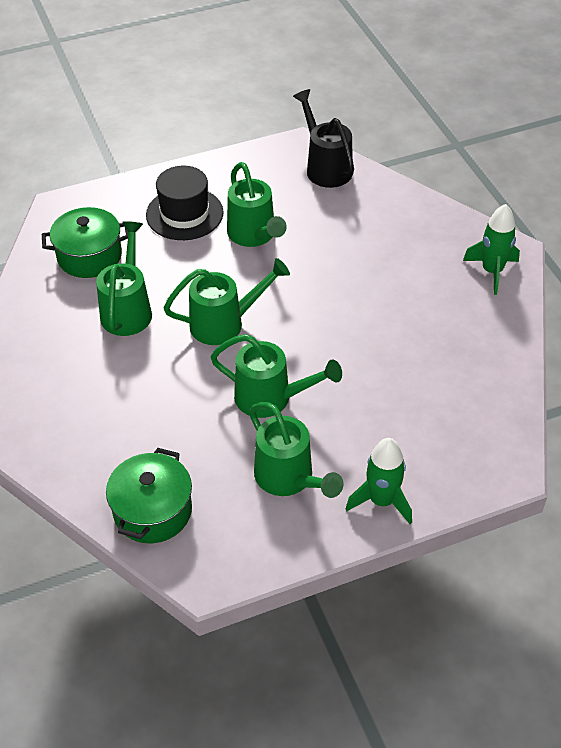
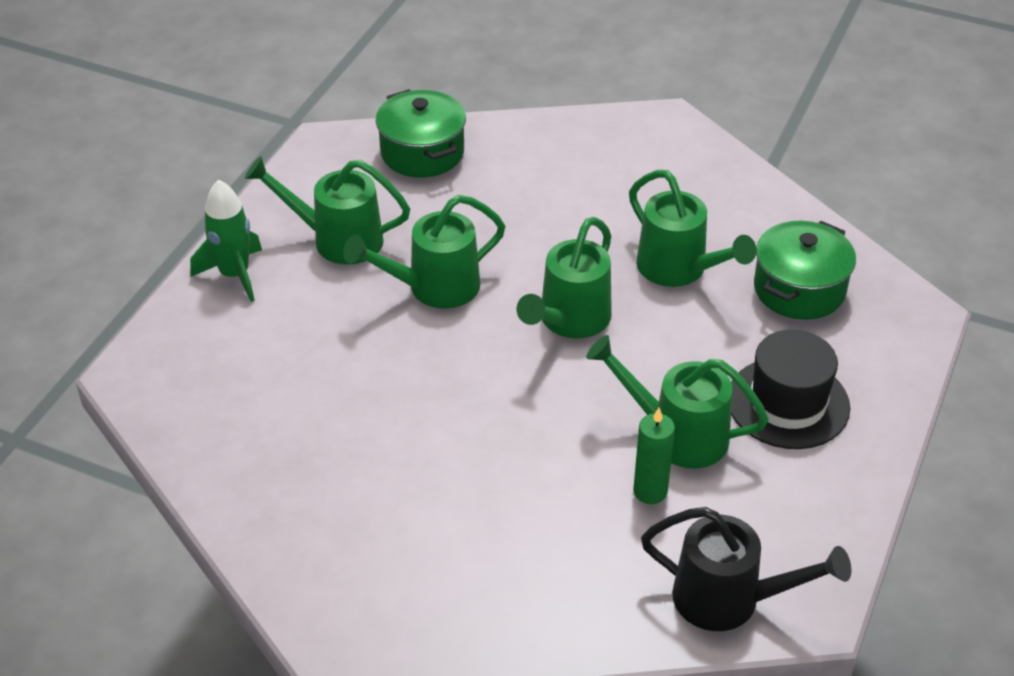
camera: 135 degrees right, 5 degrees down
(300, 222) = (650, 491): none -> green candle
(492, 271) = (345, 598): green rocket -> none

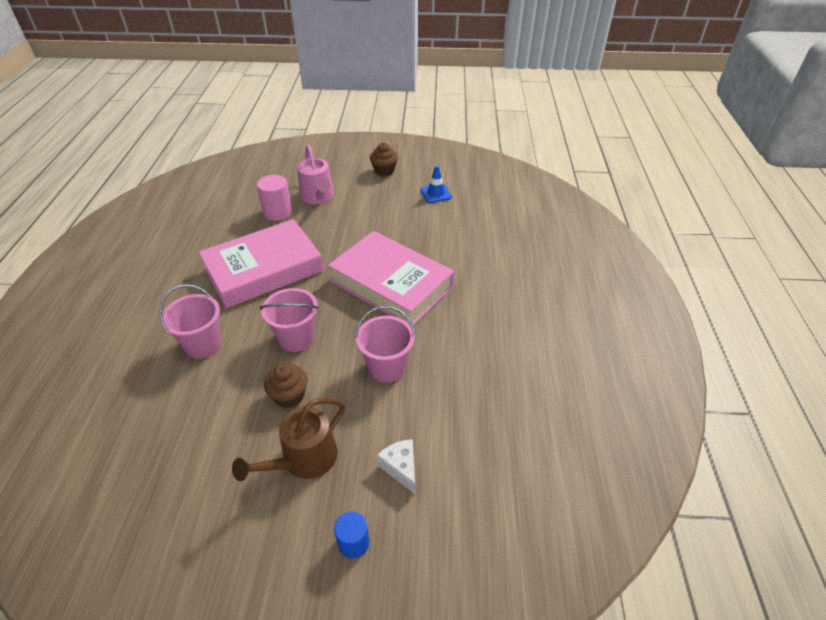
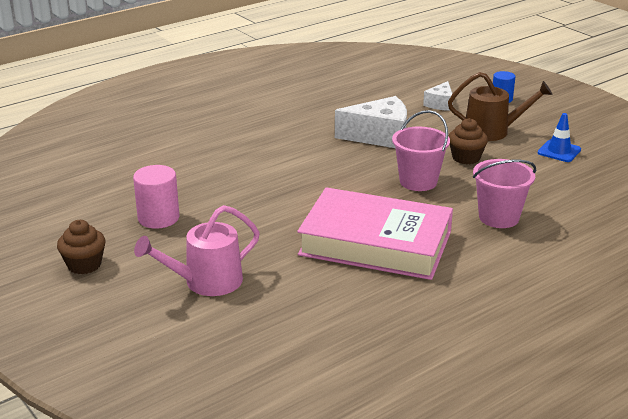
camera: 130 degrees left, 15 degrees down
(278, 212) = (276, 293): pink cylinder -> pink cylinder (158, 218)
(318, 197) = (206, 282): pink watering can -> pink watering can turned 150 degrees counterclockwise
(386, 367) = (379, 136): pink bucket -> white cheese
(391, 284) = (290, 171): pink book -> none
(436, 194) = (101, 209): blue traffic cone -> blue traffic cone (559, 151)

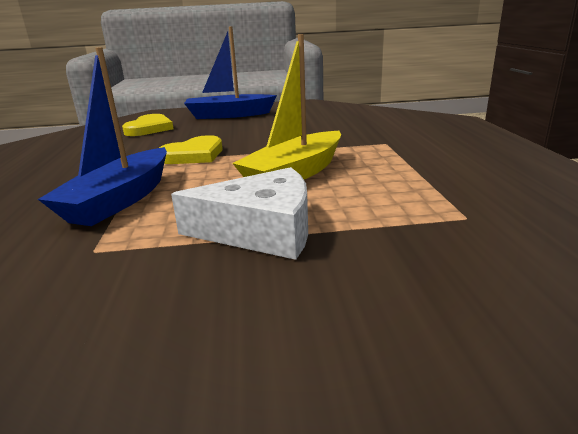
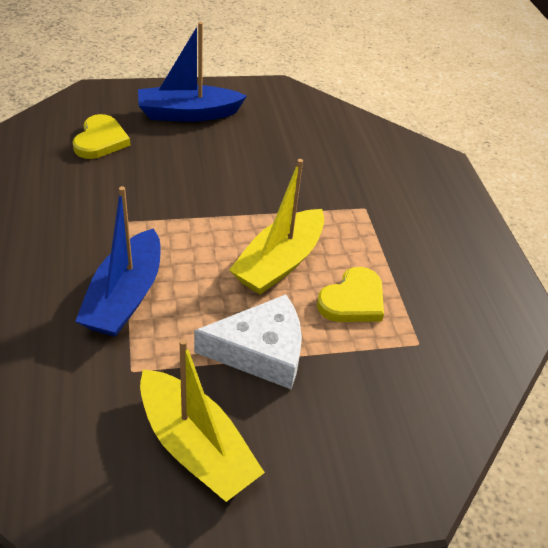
camera: 10 degrees left, 20 degrees up
(140, 320) = (195, 446): none -> yellow boat
(194, 155) = (171, 214): yellow heart -> yellow heart (353, 300)

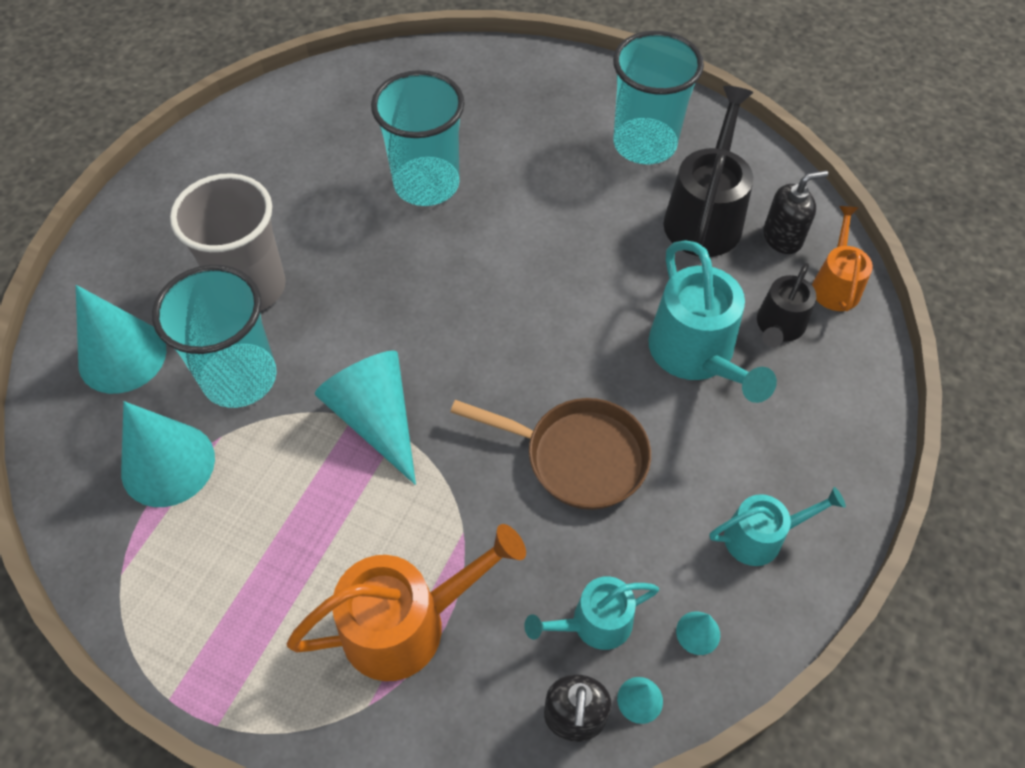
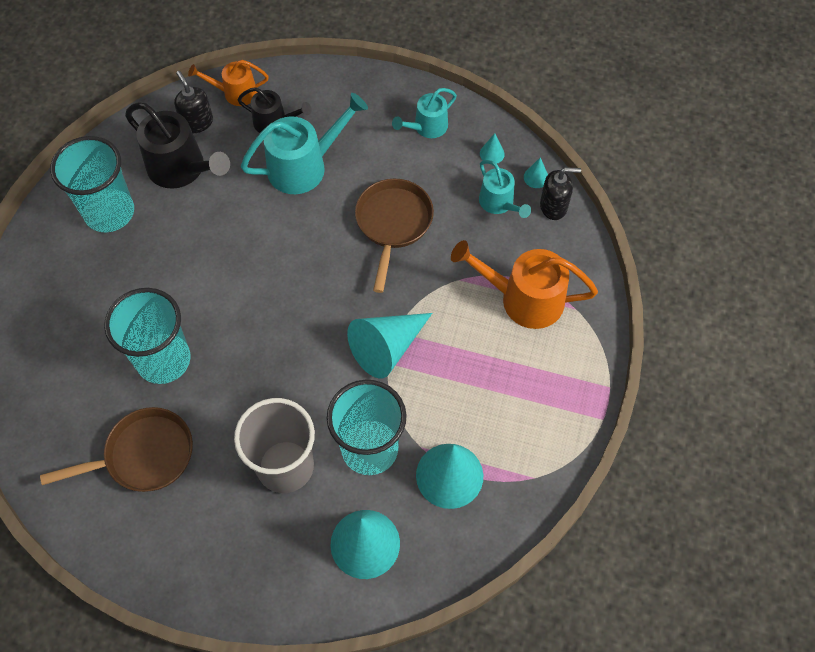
camera: 100 degrees left, 5 degrees up
(313, 161) = (144, 455): none -> brown pan
(406, 623) = (524, 299): orange watering can -> orange watering can turned 45 degrees counterclockwise
(705, 216) = (181, 169): black watering can -> black watering can turned 150 degrees counterclockwise
(761, 536) = (427, 127): turquoise watering can -> turquoise watering can turned 105 degrees counterclockwise

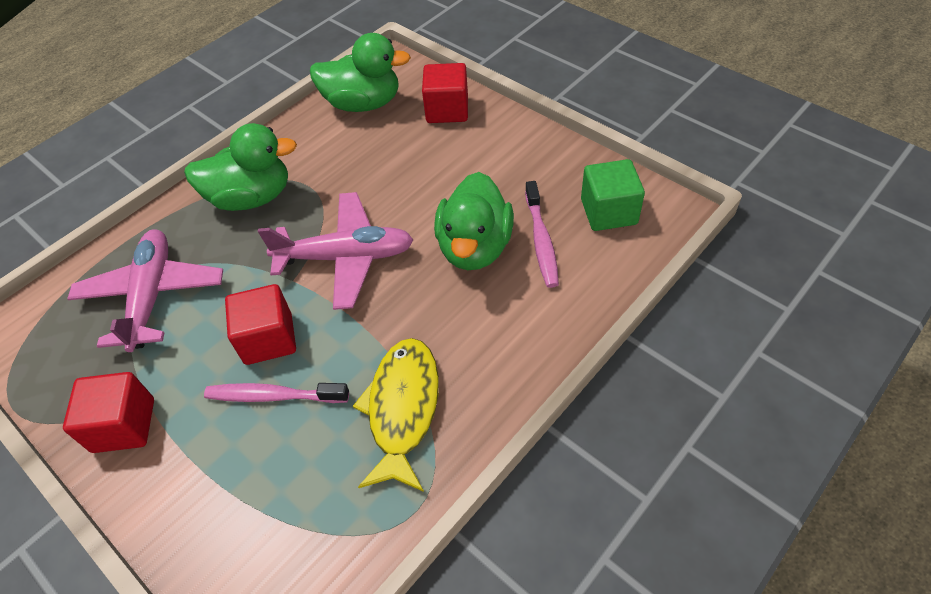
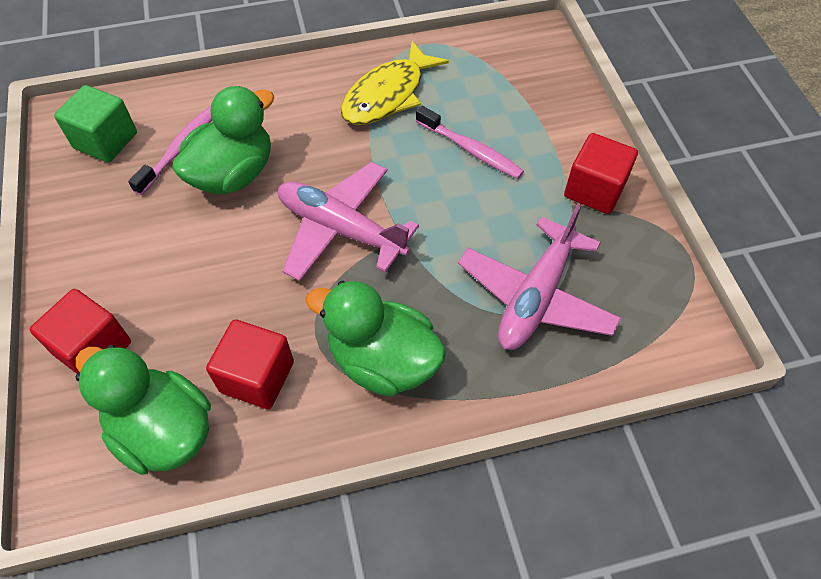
camera: 150 degrees left, 5 degrees up
(268, 339) = (451, 194): red cube -> red cube (257, 377)

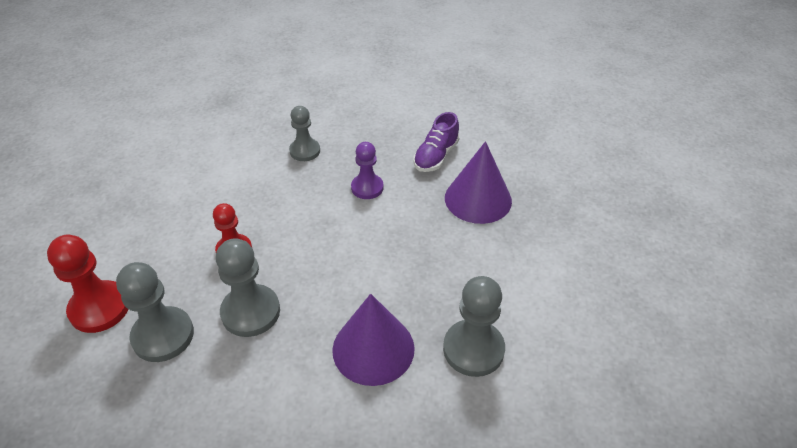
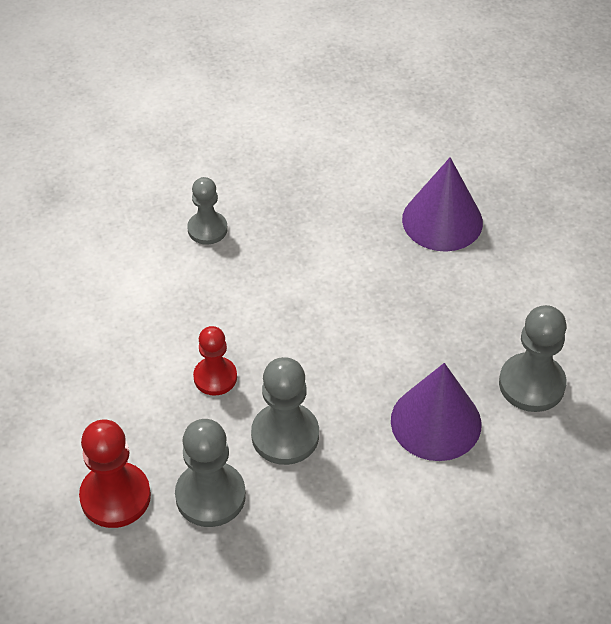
camera: 25 degrees left, 5 degrees up
(367, 188) = (312, 250): purple pawn -> none
(436, 156) = (365, 184): purple shoe -> none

• [EXERCISE INSTRUCTIONS] Using the data above, print only the lines starting at the one with "camera: 10 degrees left, 20 degrees up" and ending at the one with "(761, 536) = (427, 127): turquoise", exactly as they stand, minus the pictures.

• [ANSWER TO THE EXERCISE]
camera: 10 degrees left, 20 degrees up
(140, 320) = (195, 446): none -> yellow boat
(194, 155) = (171, 214): yellow heart -> yellow heart (353, 300)

camera: 100 degrees left, 5 degrees up
(313, 161) = (144, 455): none -> brown pan
(406, 623) = (524, 299): orange watering can -> orange watering can turned 45 degrees counterclockwise
(705, 216) = (181, 169): black watering can -> black watering can turned 150 degrees counterclockwise
(761, 536) = (427, 127): turquoise watering can -> turquoise watering can turned 105 degrees counterclockwise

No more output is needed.